[Change listing data]

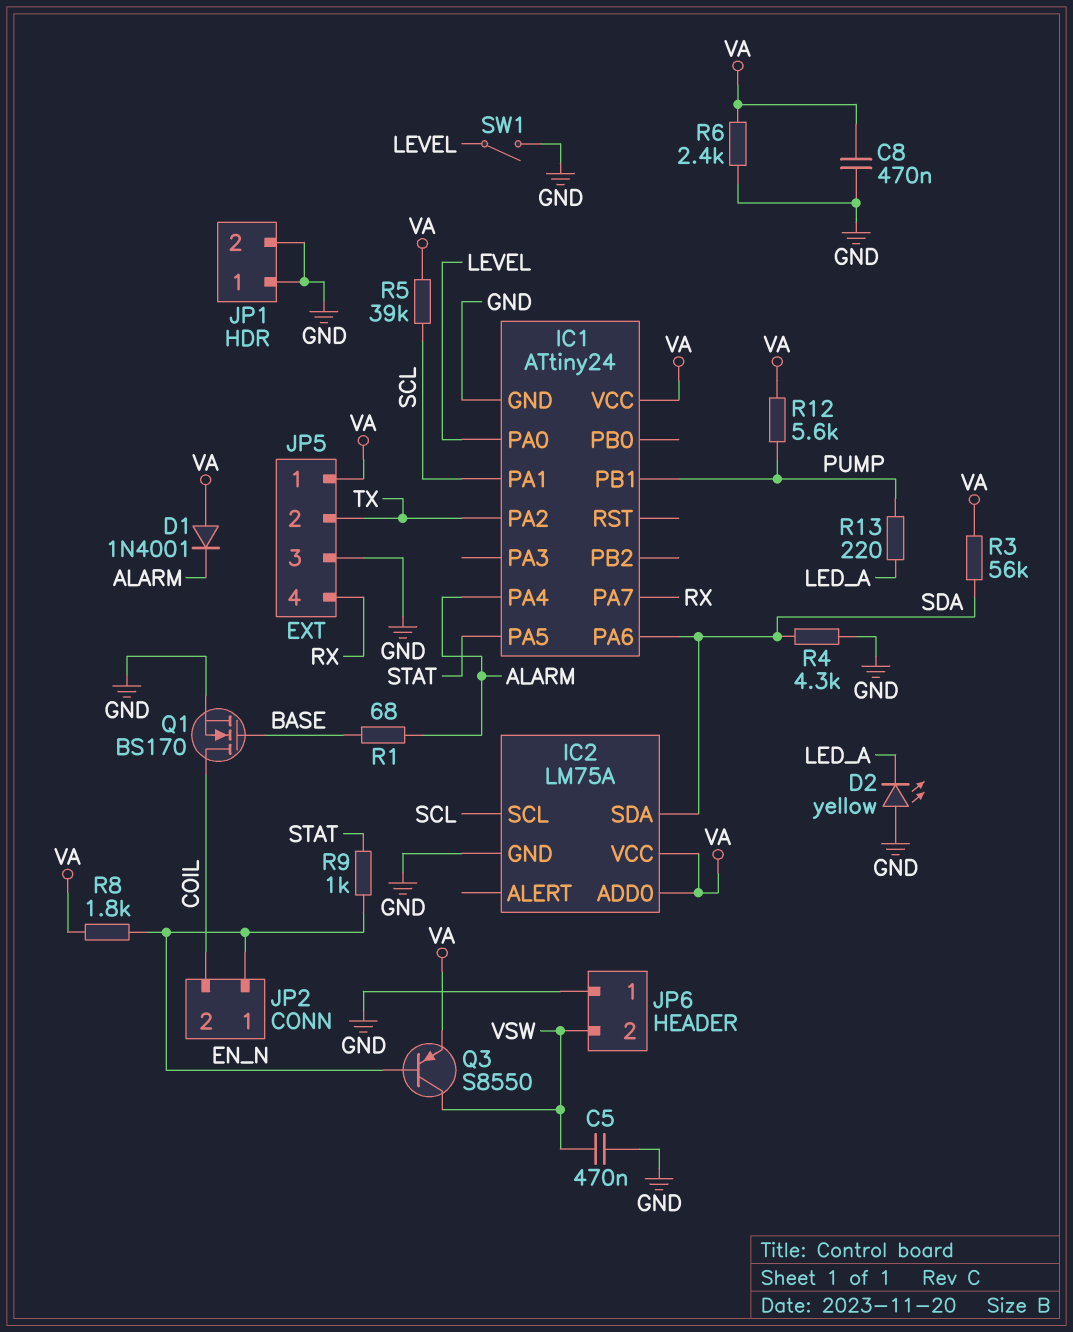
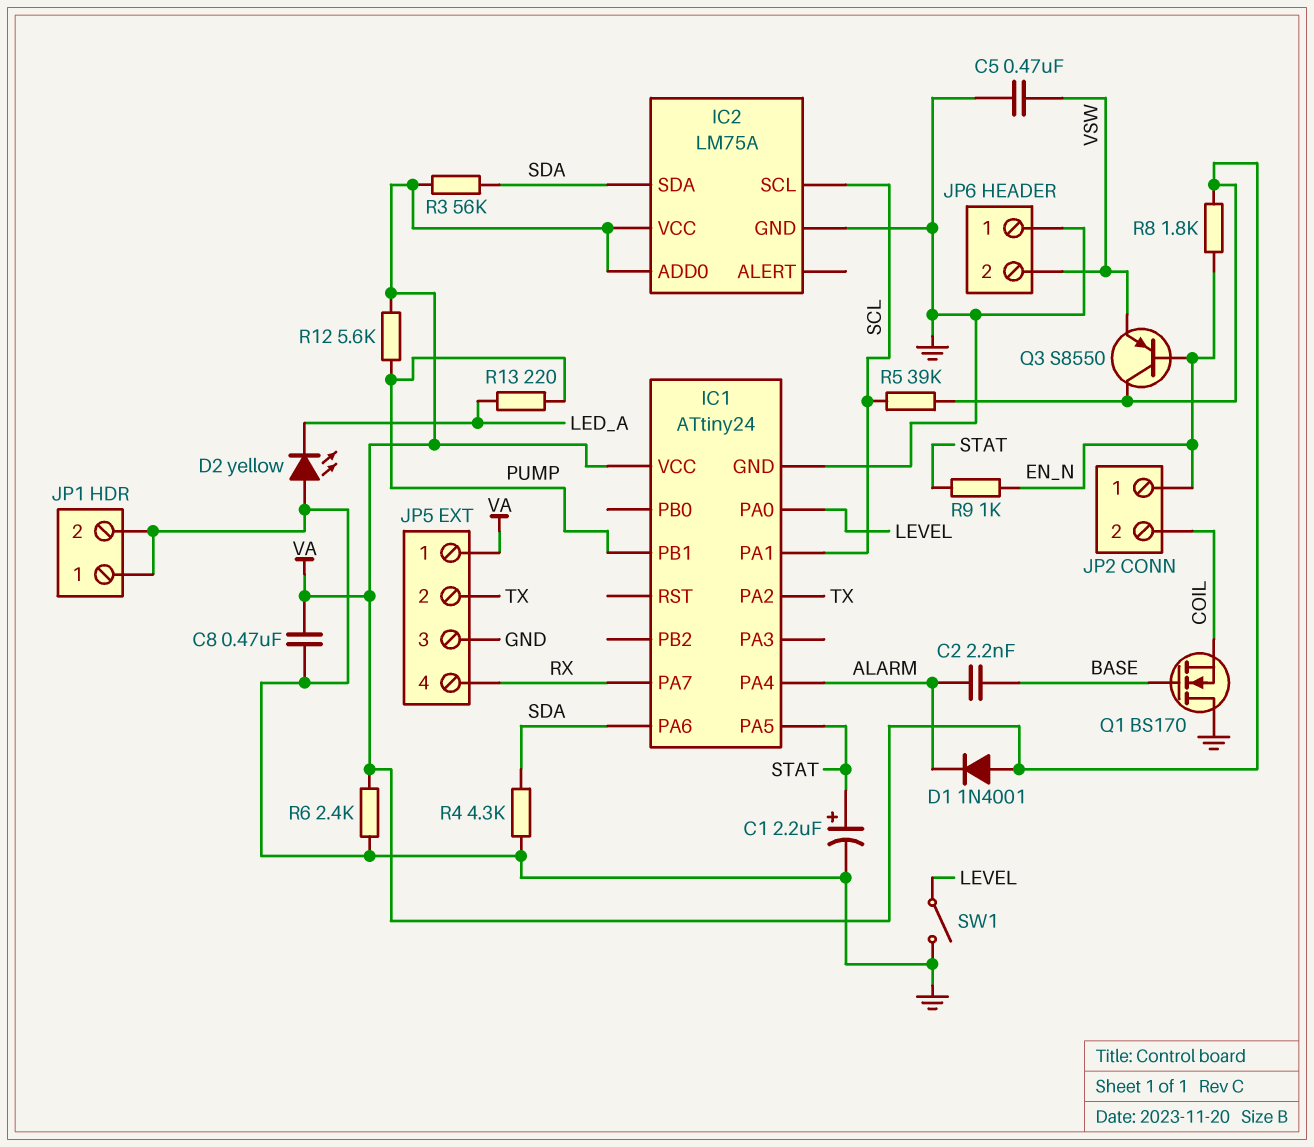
C1: none -> 2.2uF (plus STAT, minus GND)
C2: none -> 2.2nF (ALARM, BASE)
Q1: NMOS BS170 (G BASE, D COIL, S GND) -> NMOS BS170 (G BASE, D GND, S COIL)
Q3: PNP S8550 (B EN_N, C VSW, E VA) -> PNP S8550 (B EN_N, C VA, E VSW)
R1: 68 (ALARM, BASE) -> none

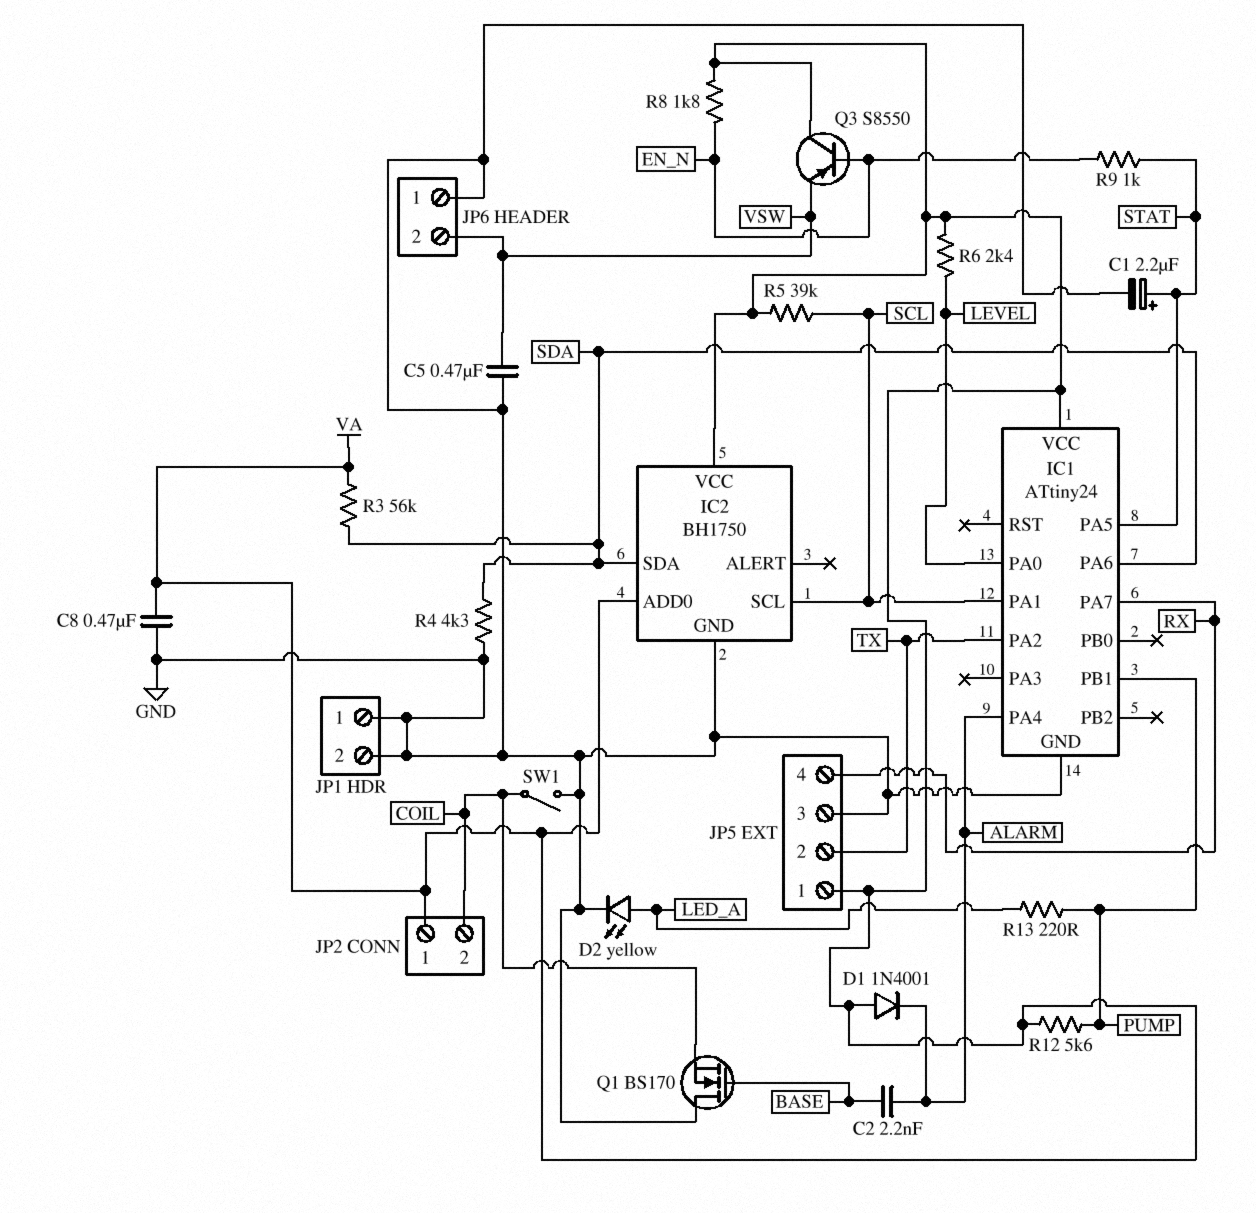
D2: LED yellow (A GND, K LED_A) -> LED yellow (A LED_A, K GND)
IC2: LM75A -> BH1750
JP2 pin 1: EN_N -> VA
R6: 2.4k (GND, VA) -> 2.4k (LEVEL, VA)
SW1: switch (GND, LEVEL) -> switch (COIL, GND)

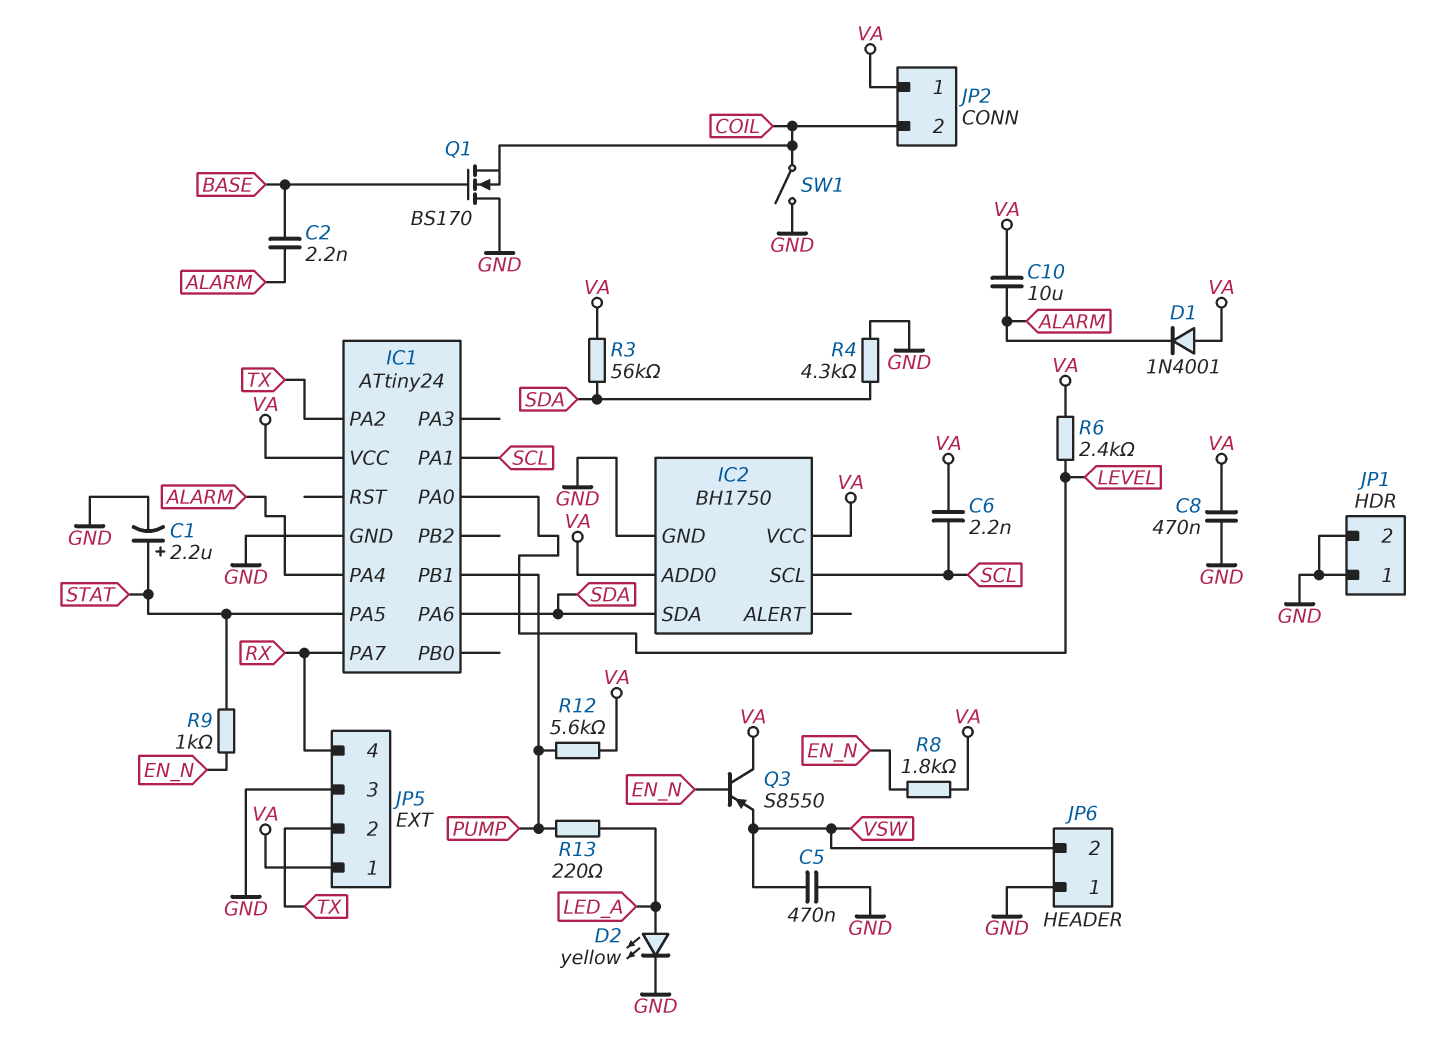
C6: none -> 2.2nF (SCL, VA)
C10: none -> 10uF (ALARM, VA)
R5: 39k (SCL, VA) -> none

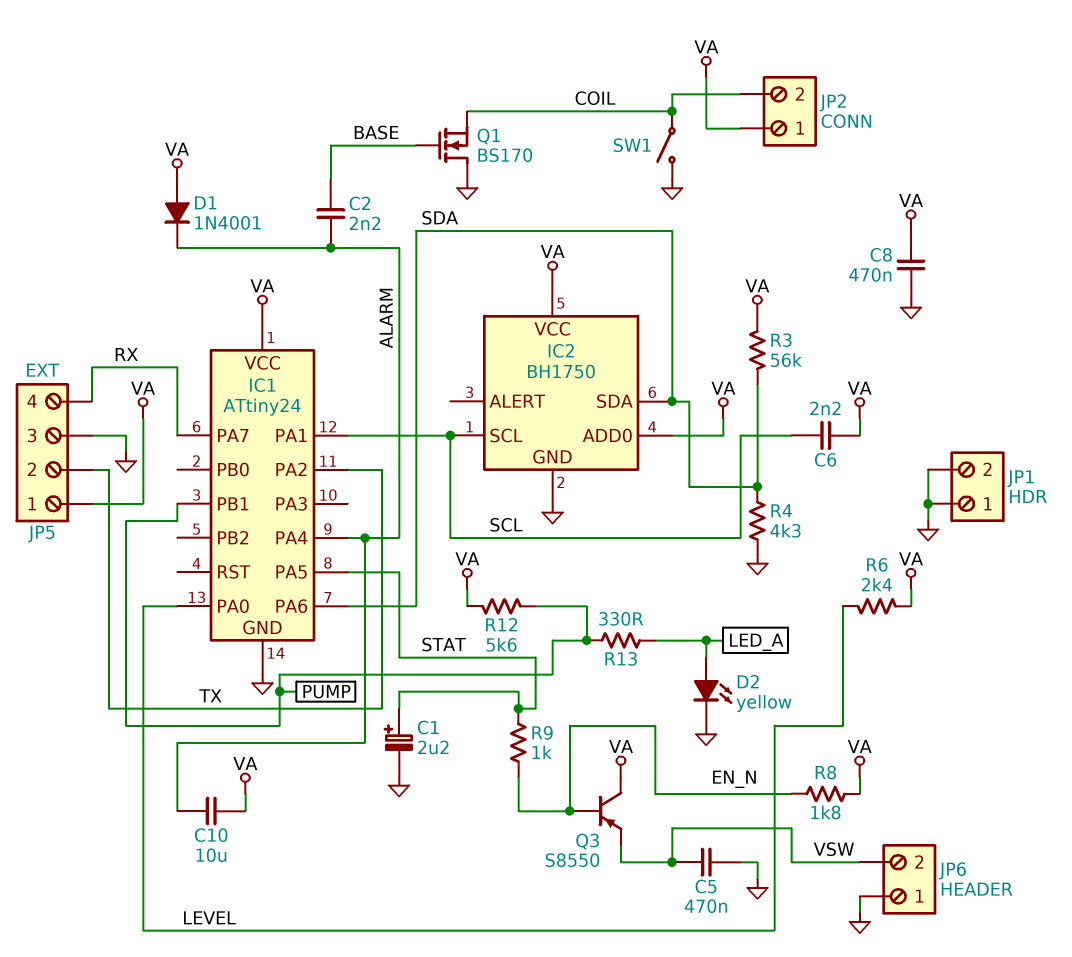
R13: 220 (LED_A, PUMP) -> 330 (LED_A, PUMP)

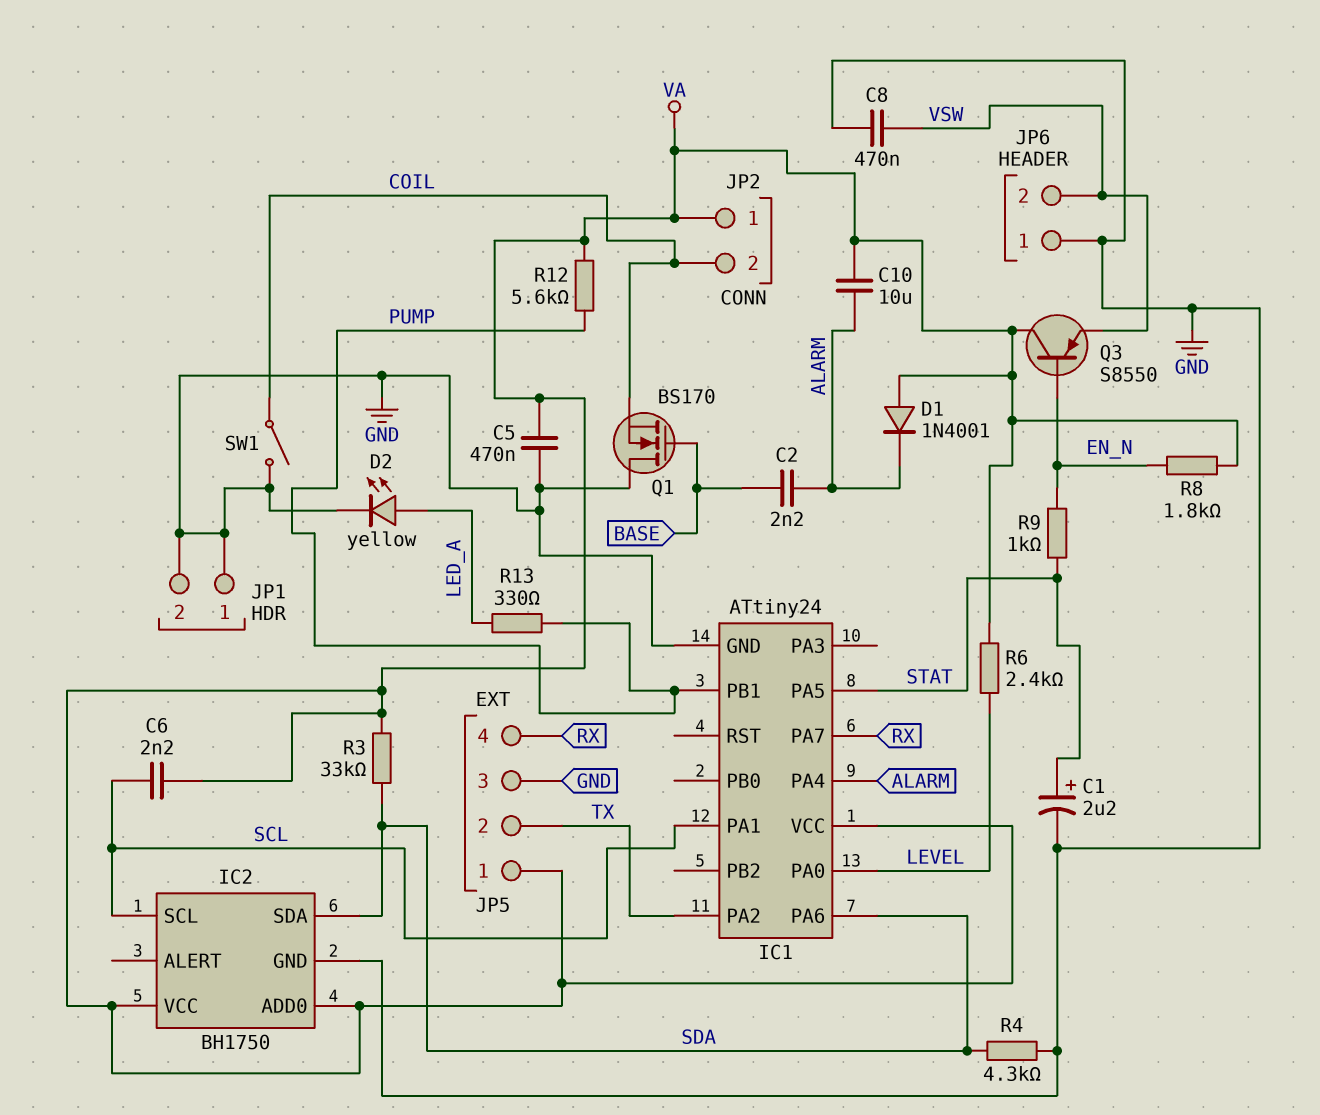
C5: 470nF (GND, VSW) -> 470nF (GND, VA)
C8: 470nF (GND, VA) -> 470nF (GND, VSW)
R3: 56k (SDA, VA) -> 33k (SDA, VA)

Task to complete:
Give exactly the lines from the one with "C5: 470nF (GND, VSW) -> 470nF (GND, VA)" to the end of the entries, nothing before them.

Task result:
C5: 470nF (GND, VSW) -> 470nF (GND, VA)
C8: 470nF (GND, VA) -> 470nF (GND, VSW)
R3: 56k (SDA, VA) -> 33k (SDA, VA)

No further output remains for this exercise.